▶ [DATA IN THIS EXERCISE]:
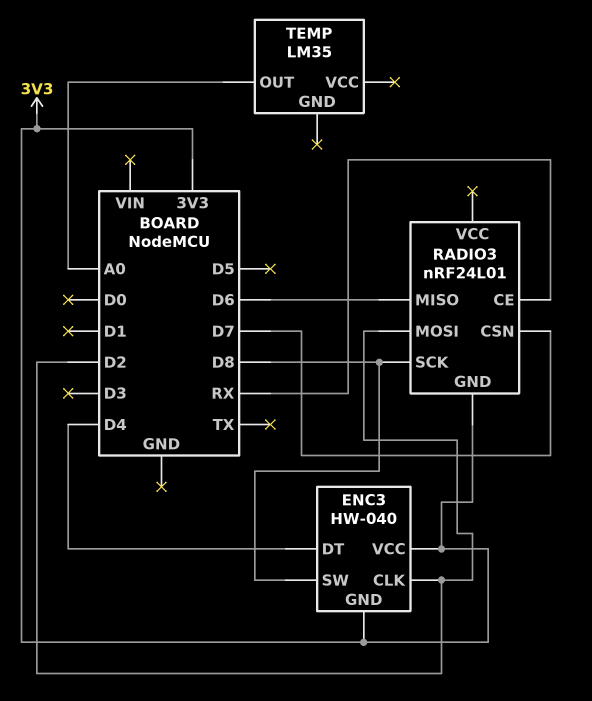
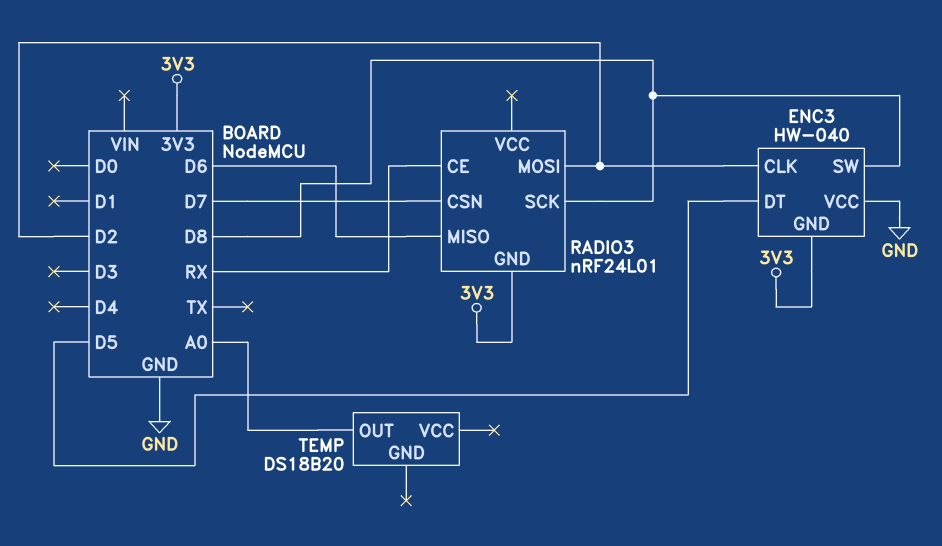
ENC3 pin DT: D4 -> D5
ENC3 pin VCC: 3V3 -> GND
TEMP: LM35 -> DS18B20

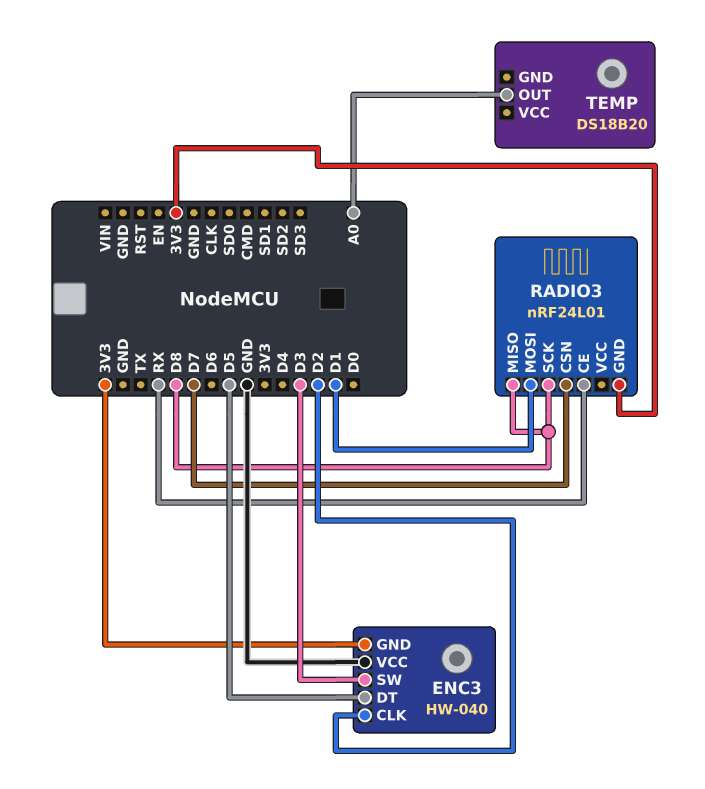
ENC3 pin SW: D8 -> D3
RADIO3 pin MISO: D6 -> D8
RADIO3 pin MOSI: D2 -> D1

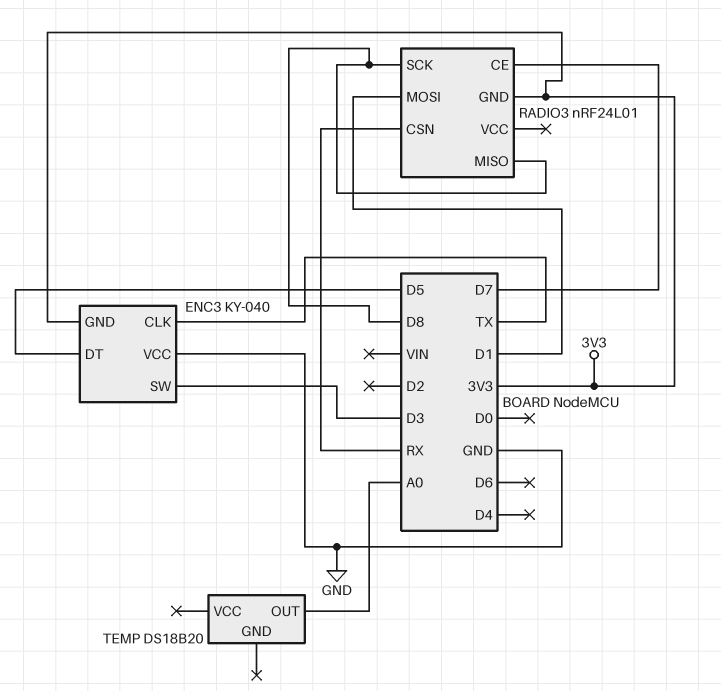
ENC3: HW-040 -> KY-040
ENC3 pin CLK: D2 -> TX
RADIO3 pin CE: RX -> D7
RADIO3 pin CSN: D7 -> RX

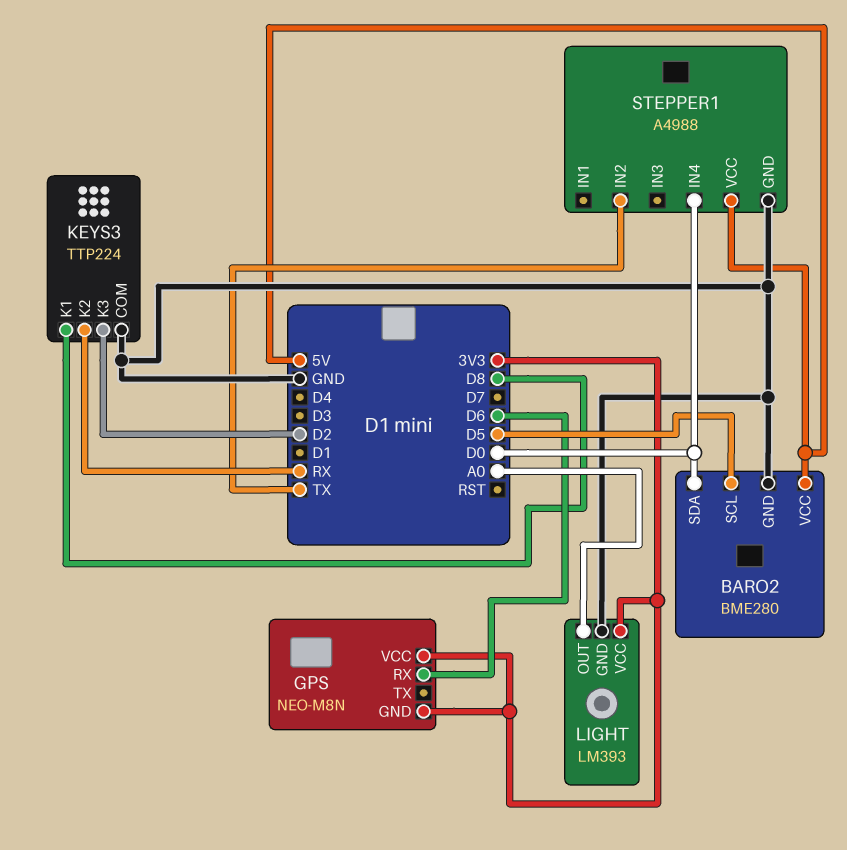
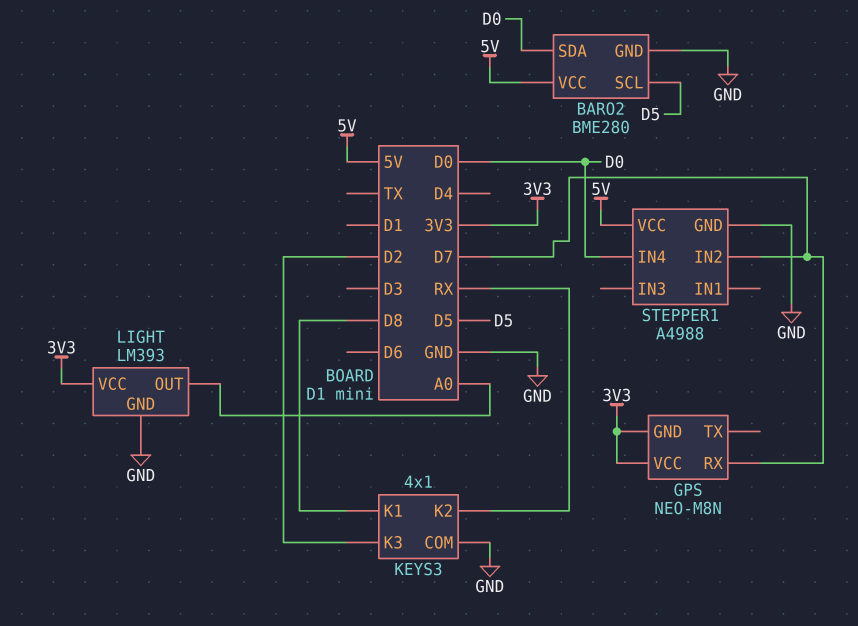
GPS pin RX: D6 -> D7
KEYS3: TTP224 -> 4x1
STEPPER1 pin IN2: TX -> D7

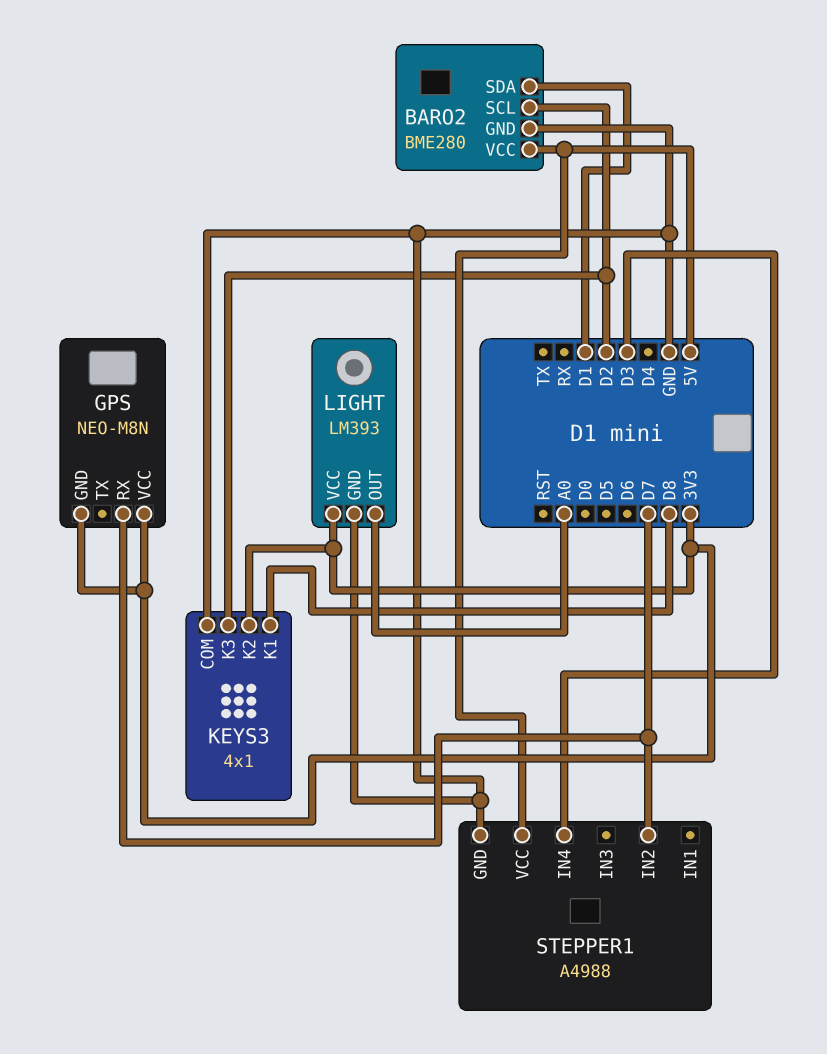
BARO2 pin SCL: D5 -> D2
BARO2 pin SDA: D0 -> D1
KEYS3 pin K2: RX -> 3V3
STEPPER1 pin IN4: D0 -> D3

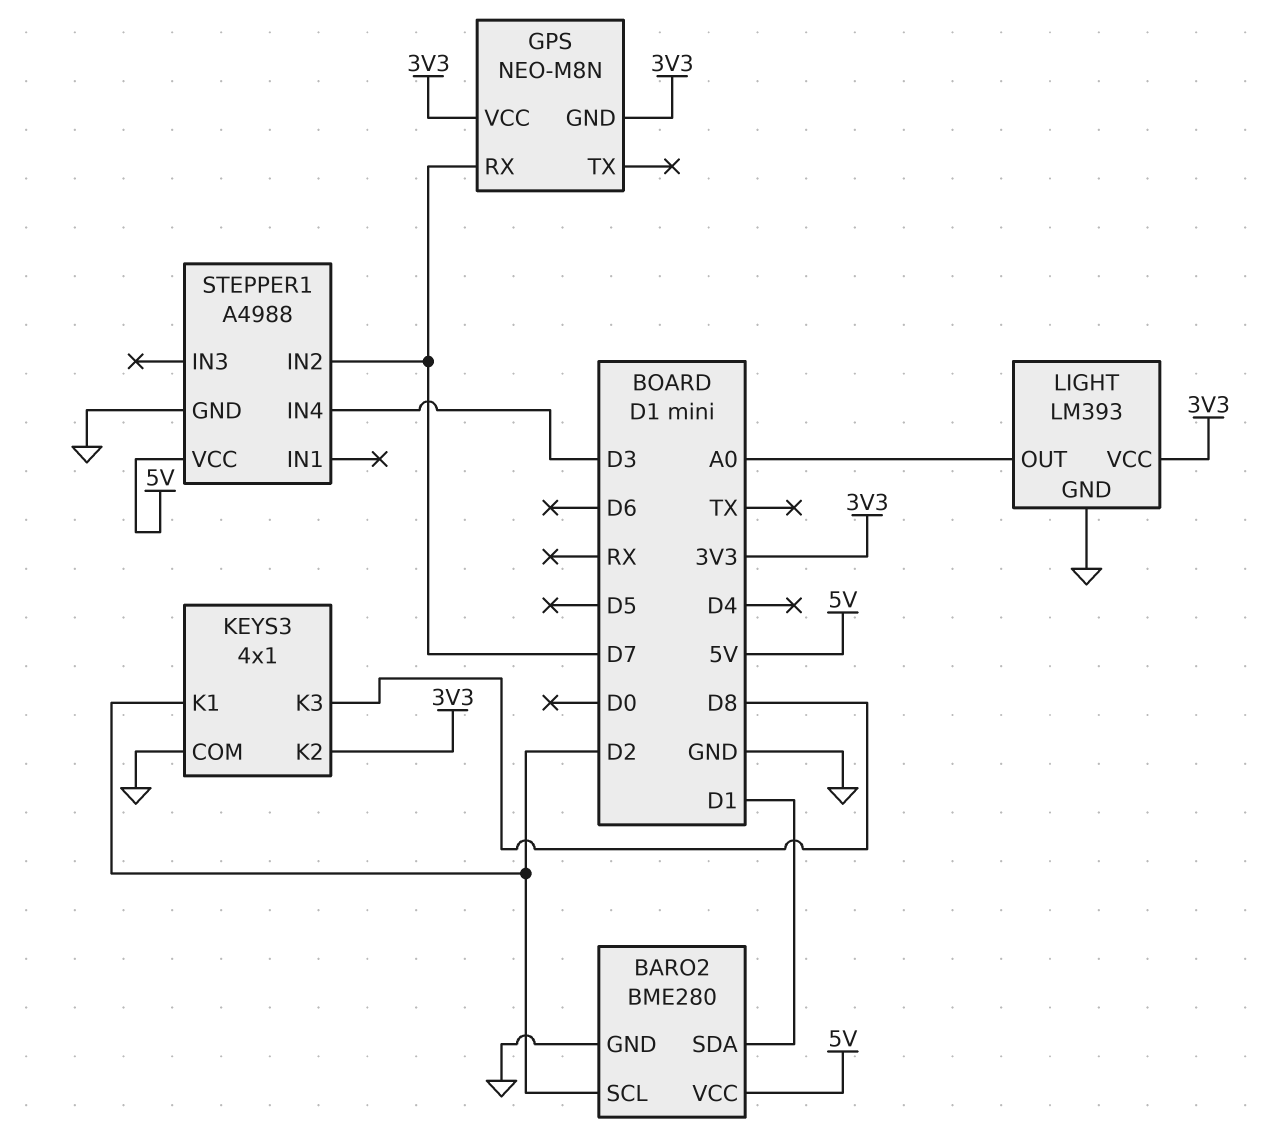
KEYS3 pin K1: D8 -> D2
KEYS3 pin K3: D2 -> D8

▶ [WHAT IS NEEDED]:
Each record is to be written out exactly. No picture goes in.

▶ [RESPONSE TO THIS TASK]:
ENC3 pin DT: D4 -> D5
ENC3 pin VCC: 3V3 -> GND
TEMP: LM35 -> DS18B20

ENC3 pin SW: D8 -> D3
RADIO3 pin MISO: D6 -> D8
RADIO3 pin MOSI: D2 -> D1

ENC3: HW-040 -> KY-040
ENC3 pin CLK: D2 -> TX
RADIO3 pin CE: RX -> D7
RADIO3 pin CSN: D7 -> RX

GPS pin RX: D6 -> D7
KEYS3: TTP224 -> 4x1
STEPPER1 pin IN2: TX -> D7

BARO2 pin SCL: D5 -> D2
BARO2 pin SDA: D0 -> D1
KEYS3 pin K2: RX -> 3V3
STEPPER1 pin IN4: D0 -> D3

KEYS3 pin K1: D8 -> D2
KEYS3 pin K3: D2 -> D8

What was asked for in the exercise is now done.